[[ Supplied material, beginning ]]
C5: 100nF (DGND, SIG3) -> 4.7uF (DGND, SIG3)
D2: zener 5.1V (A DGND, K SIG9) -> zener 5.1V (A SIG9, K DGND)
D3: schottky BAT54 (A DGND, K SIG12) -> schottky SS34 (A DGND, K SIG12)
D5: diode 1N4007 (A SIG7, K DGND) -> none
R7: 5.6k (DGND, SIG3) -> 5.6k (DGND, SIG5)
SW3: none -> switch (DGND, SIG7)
[[ Supplied material, end ]]
[[ Supplied material, beginning ]]
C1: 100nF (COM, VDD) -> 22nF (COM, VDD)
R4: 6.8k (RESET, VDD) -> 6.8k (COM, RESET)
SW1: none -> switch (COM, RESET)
[[ Supplied material, end ]]
• [Exercise details]: Take the word "none" and find each line of the material that contains it. Copy those lines.

• [Response to this exercise]:
D5: diode 1N4007 (A SIG7, K DGND) -> none
SW3: none -> switch (DGND, SIG7)
SW1: none -> switch (COM, RESET)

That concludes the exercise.